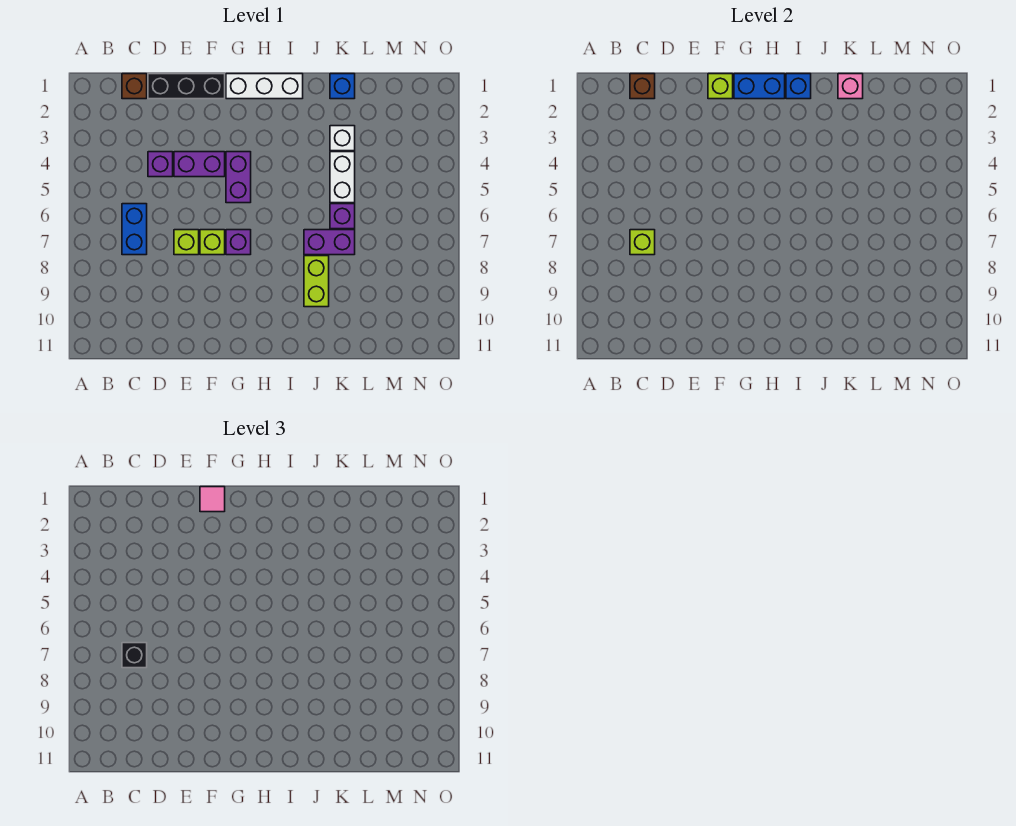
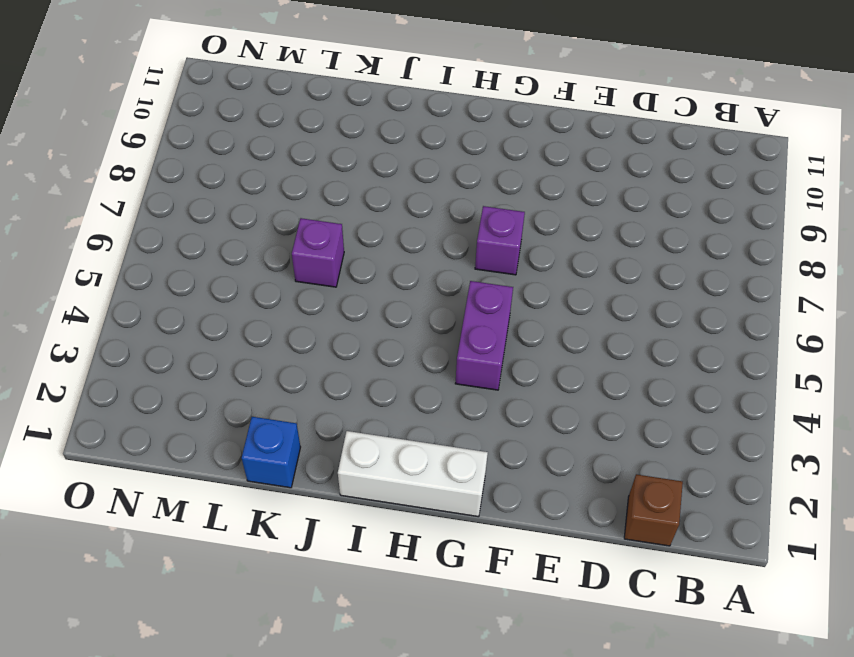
none -> blue brick C6:C7 level 1
none -> black brick D1:F1 level 1
none -> purple brick D4 level 1

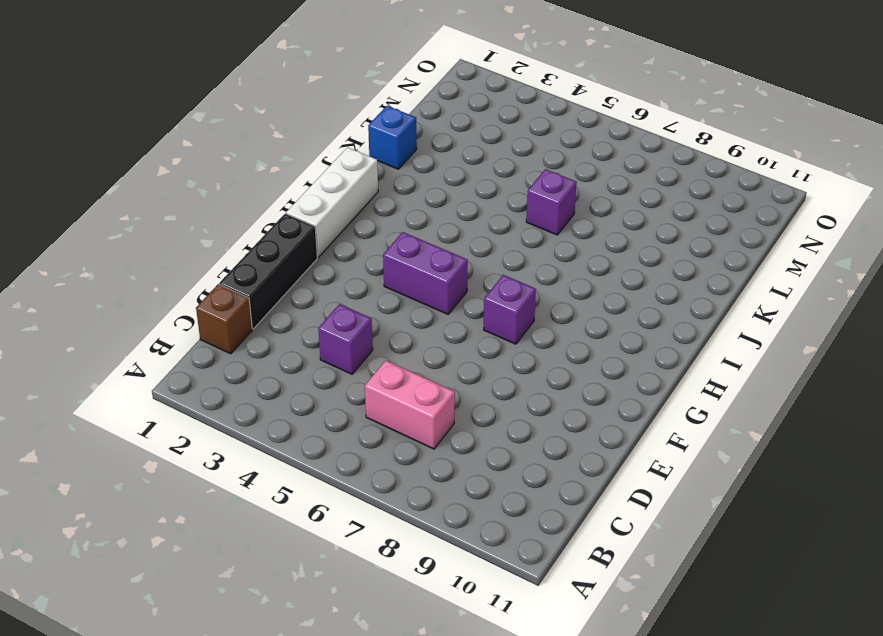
pink brick C6:C7 level 1 -> blue brick C6:C7 level 1
none -> purple brick E4:F4 level 1
none -> lime brick E7 level 1
none -> lime brick F7 level 1

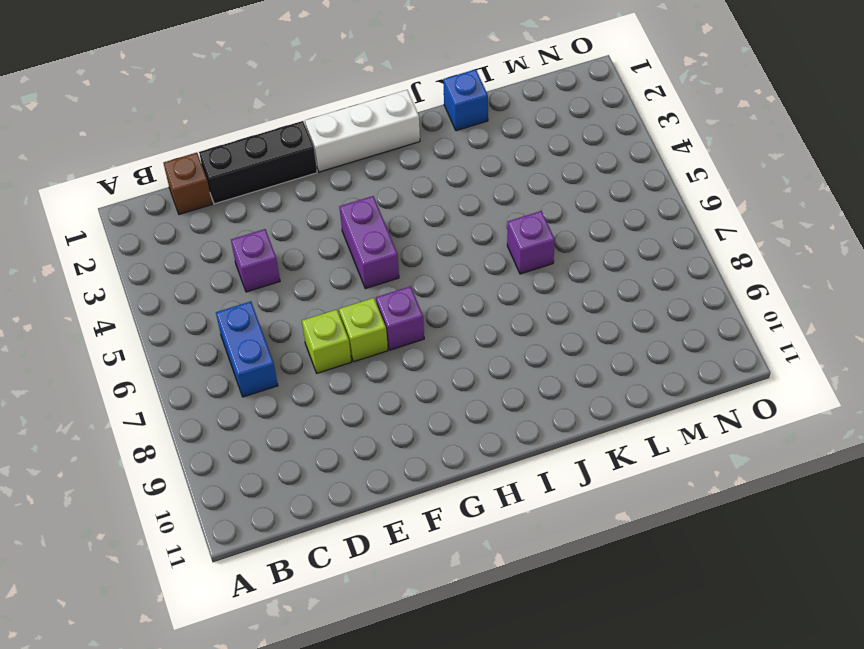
none -> purple brick E4:F4 level 1
none -> purple brick J7:K7 level 1
none -> lime brick J8:J9 level 1

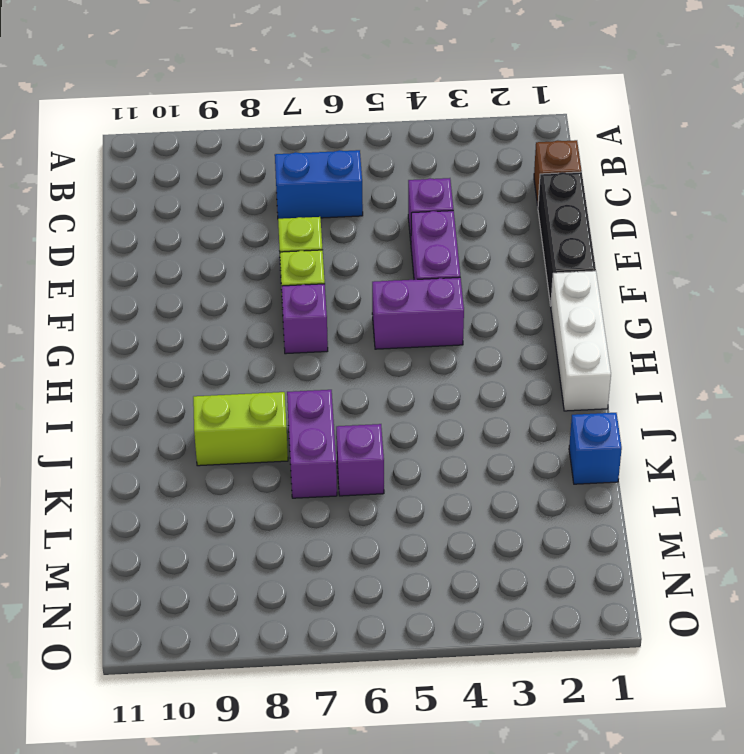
none -> white brick K3 level 1
none -> white brick K4:K5 level 1
none -> brown brick C1 level 2

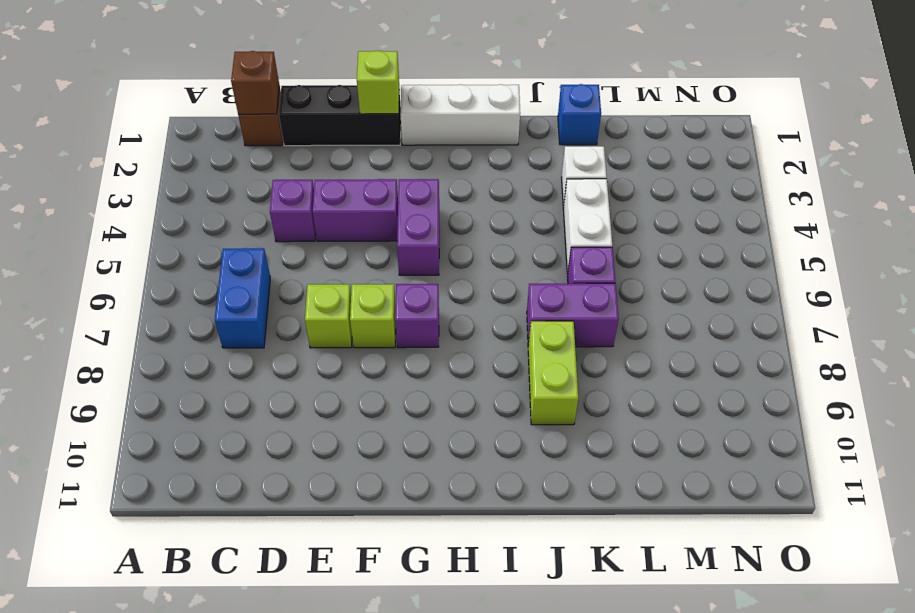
none -> lime brick C7 level 2
none -> blue brick G1:H1 level 2
none -> blue brick I1 level 2

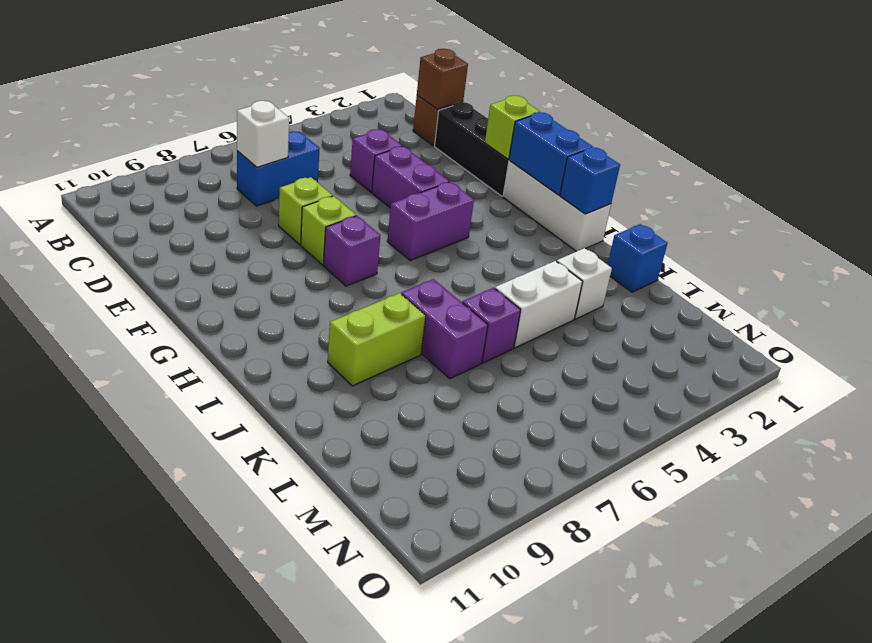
white brick C7 level 2 -> lime brick C7 level 2
none -> pink brick K1 level 2
none -> black brick C7 level 3
none -> pink tile F1 level 3

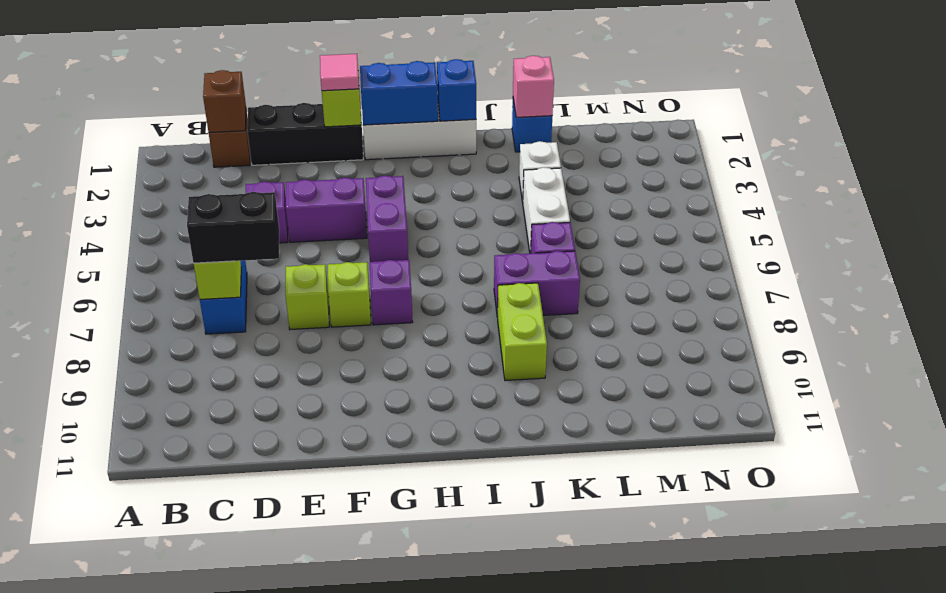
black brick C7:D7 level 3 -> black brick C7 level 3

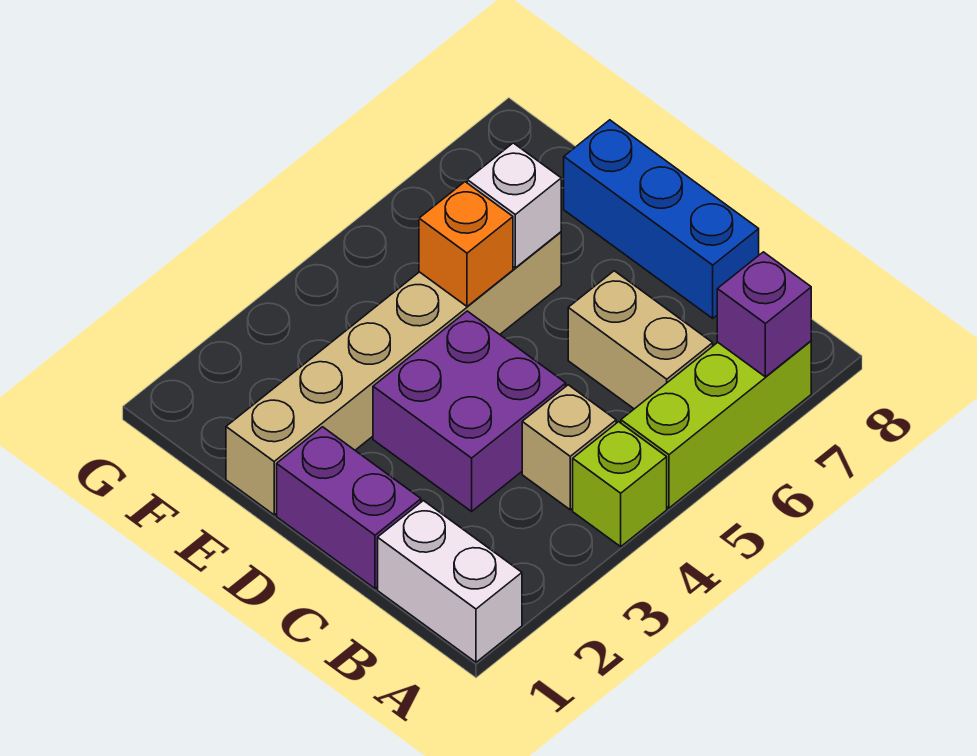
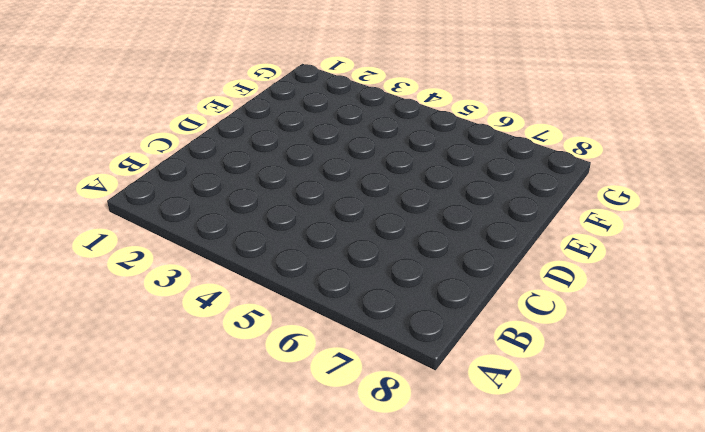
none -> white brick A1:B1 level 1
none -> lime brick A4 level 1
none -> lime brick A5:A7 level 1

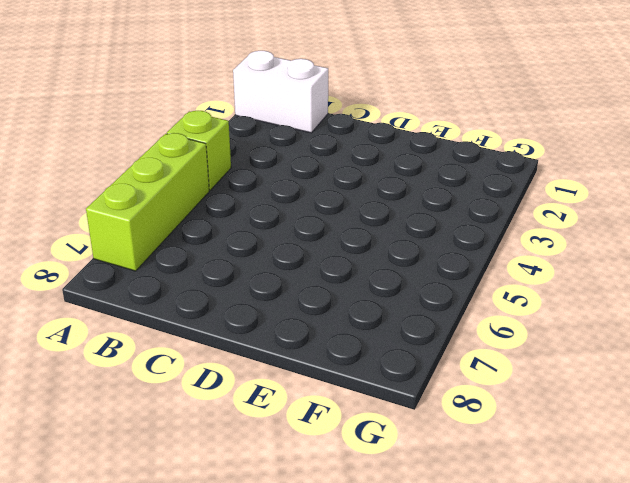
none -> tan brick B4 level 1
none -> tan brick B6:C6 level 1
none -> purple brick C1:D1 level 1

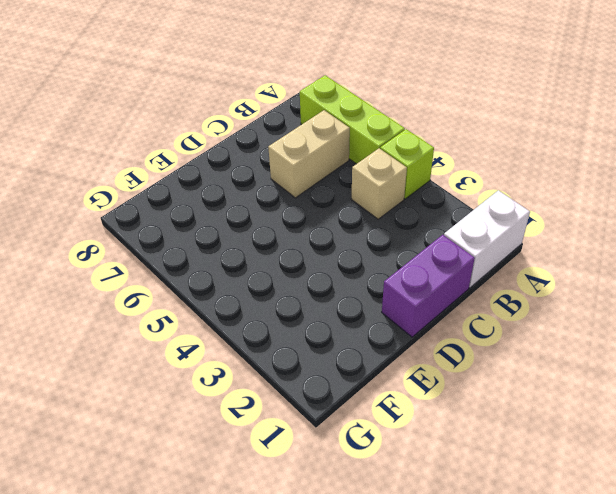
none -> purple brick C3:D4 level 1
none -> blue brick C8:E8 level 1
none -> tan brick E1:E6 level 1

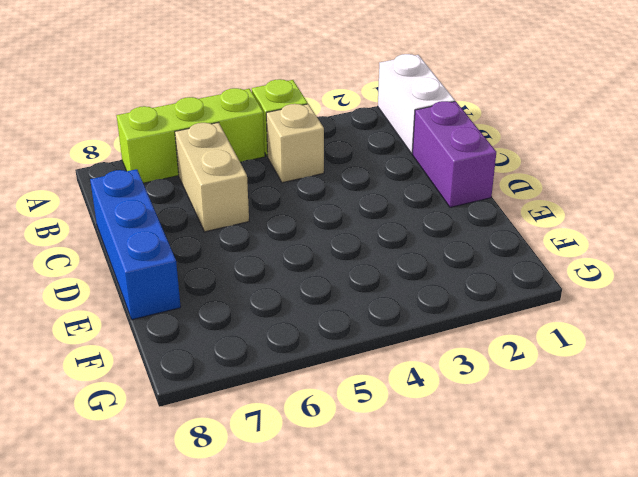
none -> purple brick C3:D4 level 1
none -> tan brick E1:E6 level 1
none -> purple brick A7 level 2

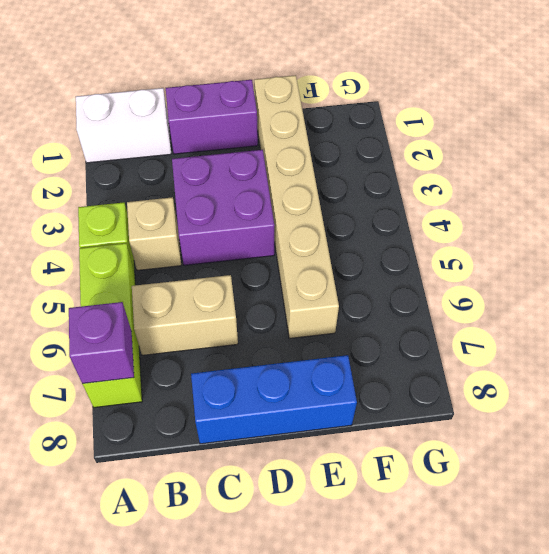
none -> orange brick E5 level 2
none -> white brick E6 level 2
++++++++++
● Task:
Nothing but the lines from the one containing "none -> blue brick G1:H1 level 2" through the end of the listing is to be output, and those lines are to be output exactly, pictures excluded.

● Exercise response:
none -> blue brick G1:H1 level 2
none -> blue brick I1 level 2

white brick C7 level 2 -> lime brick C7 level 2
none -> pink brick K1 level 2
none -> black brick C7 level 3
none -> pink tile F1 level 3

black brick C7:D7 level 3 -> black brick C7 level 3

none -> white brick A1:B1 level 1
none -> lime brick A4 level 1
none -> lime brick A5:A7 level 1

none -> tan brick B4 level 1
none -> tan brick B6:C6 level 1
none -> purple brick C1:D1 level 1

none -> purple brick C3:D4 level 1
none -> blue brick C8:E8 level 1
none -> tan brick E1:E6 level 1

none -> purple brick C3:D4 level 1
none -> tan brick E1:E6 level 1
none -> purple brick A7 level 2

none -> orange brick E5 level 2
none -> white brick E6 level 2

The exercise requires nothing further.